Stated goal -> How many lines of the listing contain the string "tuplet"? Reply with the number alone.
* Start Provided material *
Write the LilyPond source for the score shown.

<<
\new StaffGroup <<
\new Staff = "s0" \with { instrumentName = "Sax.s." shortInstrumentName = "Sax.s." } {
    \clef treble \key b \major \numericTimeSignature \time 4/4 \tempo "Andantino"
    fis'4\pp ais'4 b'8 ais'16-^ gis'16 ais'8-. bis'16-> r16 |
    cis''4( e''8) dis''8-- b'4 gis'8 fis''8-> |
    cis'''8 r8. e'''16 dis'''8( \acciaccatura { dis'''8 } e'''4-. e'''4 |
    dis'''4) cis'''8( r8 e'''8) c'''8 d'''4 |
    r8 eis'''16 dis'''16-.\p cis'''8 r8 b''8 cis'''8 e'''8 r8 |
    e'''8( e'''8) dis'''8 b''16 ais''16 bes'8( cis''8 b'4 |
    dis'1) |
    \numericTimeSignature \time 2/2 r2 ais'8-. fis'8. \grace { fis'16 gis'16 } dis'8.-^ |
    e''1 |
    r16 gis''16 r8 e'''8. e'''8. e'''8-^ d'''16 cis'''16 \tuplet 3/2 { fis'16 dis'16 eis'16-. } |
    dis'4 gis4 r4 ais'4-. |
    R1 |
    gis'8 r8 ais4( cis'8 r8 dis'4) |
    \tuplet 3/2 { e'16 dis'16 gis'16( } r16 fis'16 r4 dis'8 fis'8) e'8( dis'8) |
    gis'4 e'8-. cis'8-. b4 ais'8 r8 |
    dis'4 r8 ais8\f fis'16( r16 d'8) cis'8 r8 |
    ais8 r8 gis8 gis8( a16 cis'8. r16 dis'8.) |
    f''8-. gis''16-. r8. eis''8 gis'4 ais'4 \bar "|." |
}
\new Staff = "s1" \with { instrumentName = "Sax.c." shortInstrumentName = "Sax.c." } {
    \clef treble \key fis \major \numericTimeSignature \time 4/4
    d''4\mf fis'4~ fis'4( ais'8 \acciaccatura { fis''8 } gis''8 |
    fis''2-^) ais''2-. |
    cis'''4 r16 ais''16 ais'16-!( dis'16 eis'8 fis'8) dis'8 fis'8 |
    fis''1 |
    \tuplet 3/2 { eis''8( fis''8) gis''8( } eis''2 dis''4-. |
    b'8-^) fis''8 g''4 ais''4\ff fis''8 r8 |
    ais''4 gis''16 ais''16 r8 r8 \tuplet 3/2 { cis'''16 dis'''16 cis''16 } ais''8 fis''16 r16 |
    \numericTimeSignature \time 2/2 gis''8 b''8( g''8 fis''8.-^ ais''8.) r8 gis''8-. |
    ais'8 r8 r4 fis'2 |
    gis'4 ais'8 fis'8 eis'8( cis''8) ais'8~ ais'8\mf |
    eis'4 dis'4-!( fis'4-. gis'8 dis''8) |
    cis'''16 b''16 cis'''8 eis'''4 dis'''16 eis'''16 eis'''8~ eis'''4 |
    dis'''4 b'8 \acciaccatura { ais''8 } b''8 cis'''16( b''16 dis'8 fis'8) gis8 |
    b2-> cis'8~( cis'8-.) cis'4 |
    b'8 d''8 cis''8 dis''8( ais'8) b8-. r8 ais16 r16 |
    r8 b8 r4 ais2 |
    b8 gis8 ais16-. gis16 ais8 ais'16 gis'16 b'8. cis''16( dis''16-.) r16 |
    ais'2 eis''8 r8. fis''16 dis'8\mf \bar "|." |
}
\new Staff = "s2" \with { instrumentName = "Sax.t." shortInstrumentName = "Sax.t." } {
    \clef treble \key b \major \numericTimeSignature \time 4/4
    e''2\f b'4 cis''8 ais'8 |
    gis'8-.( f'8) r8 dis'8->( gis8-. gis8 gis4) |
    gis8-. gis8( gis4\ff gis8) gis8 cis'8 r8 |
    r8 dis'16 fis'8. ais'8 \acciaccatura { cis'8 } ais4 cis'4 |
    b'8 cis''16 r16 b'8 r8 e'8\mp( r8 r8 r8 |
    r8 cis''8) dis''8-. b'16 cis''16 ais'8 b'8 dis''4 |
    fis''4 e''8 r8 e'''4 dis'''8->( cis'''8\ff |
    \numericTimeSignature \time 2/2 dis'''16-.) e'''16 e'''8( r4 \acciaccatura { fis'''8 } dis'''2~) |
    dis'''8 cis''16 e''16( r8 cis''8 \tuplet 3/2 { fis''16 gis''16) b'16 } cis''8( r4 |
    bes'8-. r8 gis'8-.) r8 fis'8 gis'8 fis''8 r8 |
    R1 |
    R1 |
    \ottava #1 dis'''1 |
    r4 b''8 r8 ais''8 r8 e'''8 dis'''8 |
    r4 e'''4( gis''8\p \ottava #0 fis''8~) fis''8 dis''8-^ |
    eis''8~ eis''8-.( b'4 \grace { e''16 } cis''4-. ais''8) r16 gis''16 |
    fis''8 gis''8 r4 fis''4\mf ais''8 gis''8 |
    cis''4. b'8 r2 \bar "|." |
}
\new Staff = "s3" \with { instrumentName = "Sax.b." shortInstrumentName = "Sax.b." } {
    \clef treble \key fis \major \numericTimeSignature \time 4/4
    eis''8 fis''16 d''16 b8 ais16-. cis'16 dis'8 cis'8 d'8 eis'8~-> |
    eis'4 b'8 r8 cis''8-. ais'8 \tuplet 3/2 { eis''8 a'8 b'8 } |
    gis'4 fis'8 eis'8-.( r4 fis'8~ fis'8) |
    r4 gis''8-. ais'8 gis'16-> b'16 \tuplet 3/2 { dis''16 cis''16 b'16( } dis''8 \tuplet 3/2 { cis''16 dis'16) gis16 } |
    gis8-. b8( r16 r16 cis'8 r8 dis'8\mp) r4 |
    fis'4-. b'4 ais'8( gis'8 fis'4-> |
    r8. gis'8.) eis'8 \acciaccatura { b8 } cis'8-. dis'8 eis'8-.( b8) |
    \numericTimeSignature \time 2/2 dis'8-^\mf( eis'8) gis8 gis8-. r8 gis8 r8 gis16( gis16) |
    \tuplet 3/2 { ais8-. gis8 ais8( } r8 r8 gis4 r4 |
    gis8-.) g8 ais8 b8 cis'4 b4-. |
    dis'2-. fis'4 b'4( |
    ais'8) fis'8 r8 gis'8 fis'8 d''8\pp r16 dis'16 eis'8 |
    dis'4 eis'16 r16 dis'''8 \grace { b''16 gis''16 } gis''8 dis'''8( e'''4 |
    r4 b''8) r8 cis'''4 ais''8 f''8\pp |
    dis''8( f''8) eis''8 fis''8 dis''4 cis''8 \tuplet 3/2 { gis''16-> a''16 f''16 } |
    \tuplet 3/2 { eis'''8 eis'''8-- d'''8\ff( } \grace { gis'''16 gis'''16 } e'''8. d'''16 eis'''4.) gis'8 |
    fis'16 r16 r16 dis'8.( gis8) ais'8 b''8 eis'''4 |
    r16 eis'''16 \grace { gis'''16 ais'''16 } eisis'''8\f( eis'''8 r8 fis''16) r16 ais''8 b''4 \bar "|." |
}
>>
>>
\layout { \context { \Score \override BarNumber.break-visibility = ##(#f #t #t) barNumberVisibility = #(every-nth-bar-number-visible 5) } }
* End Provided material *
Right answer -> 10